Goal of the exercise
Lines with the word "purple" are the answer; copy each of them from the data below.

Coordinate-based change listings:
------------------------------------------------------------
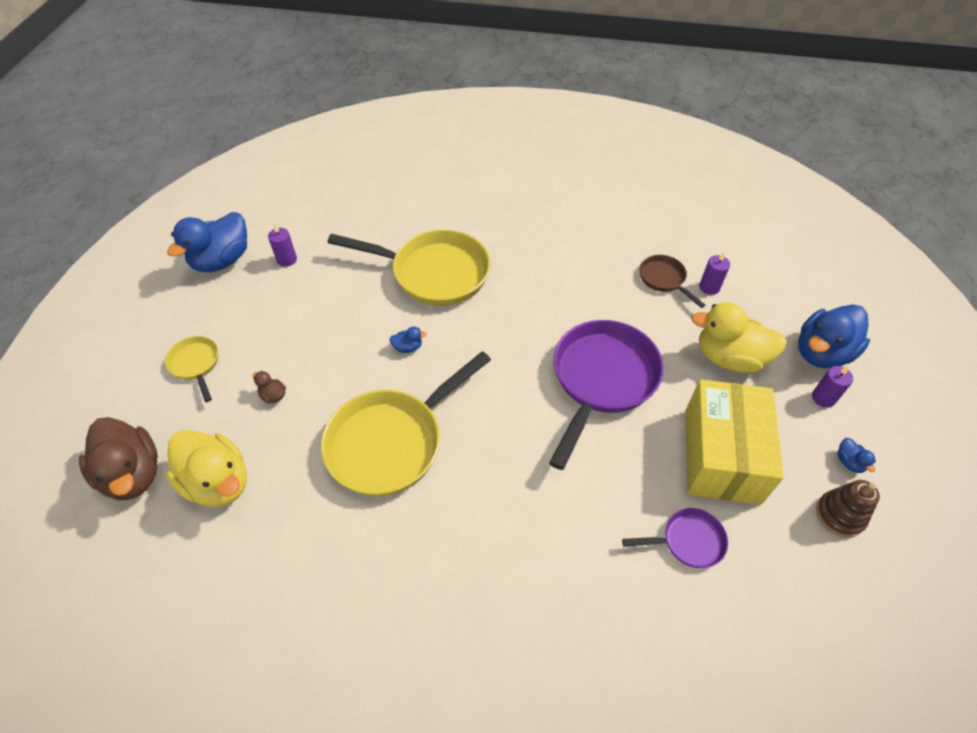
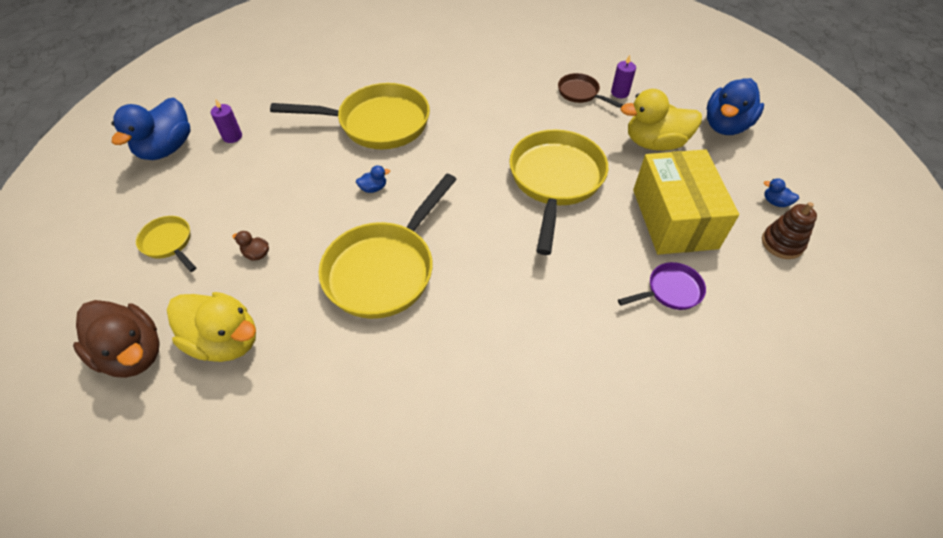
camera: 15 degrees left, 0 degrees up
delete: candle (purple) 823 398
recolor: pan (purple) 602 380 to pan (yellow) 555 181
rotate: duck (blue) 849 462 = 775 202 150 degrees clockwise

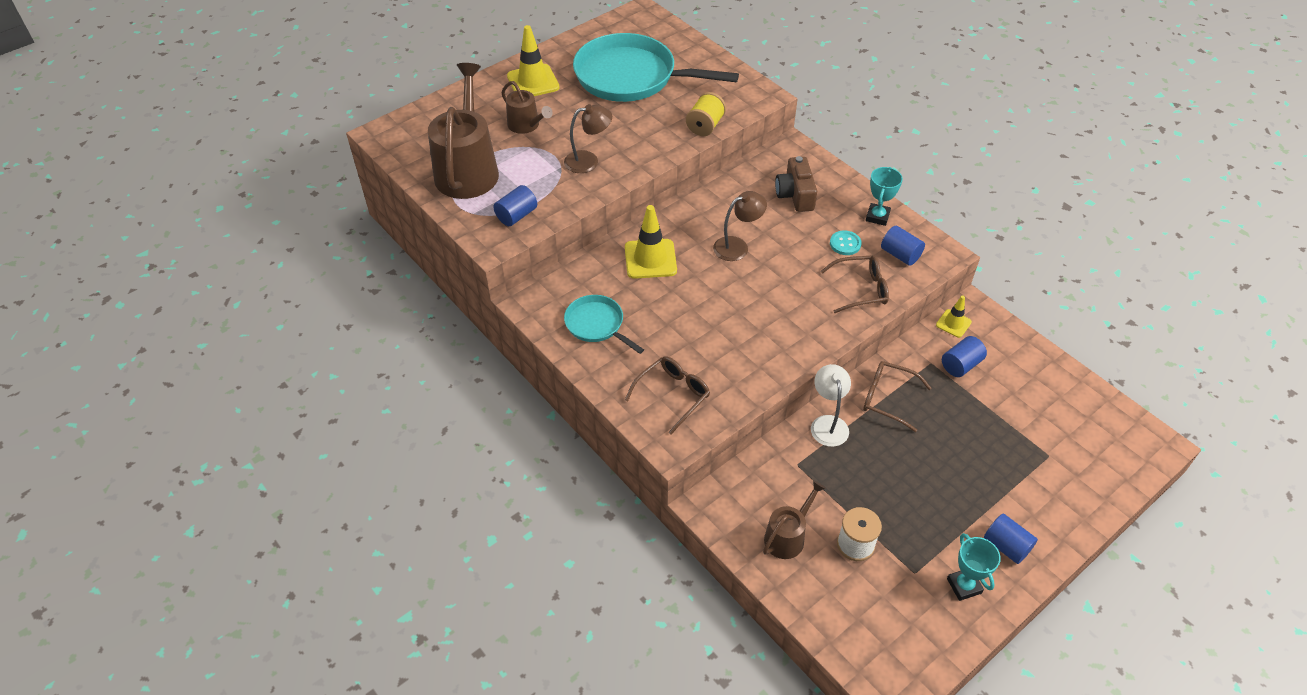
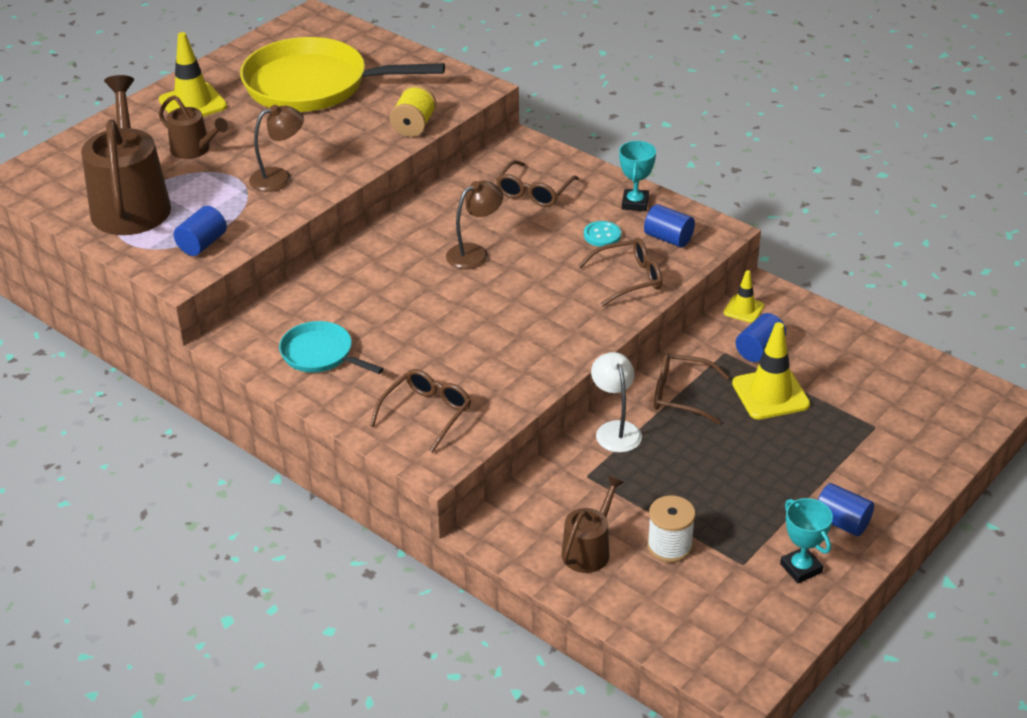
camera: 10 degrees left, 10 degrees down
move: traffic cone (yellow) 650 259 to 770 394
replace: camera (brown) 795 194 to glasses (brown) 534 192
recolor: pan (turquoise) 631 77 to pan (yellow) 313 85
------------------------------------------------------------
Exercise answer
delete: candle (purple) 823 398
recolor: pan (purple) 602 380 to pan (yellow) 555 181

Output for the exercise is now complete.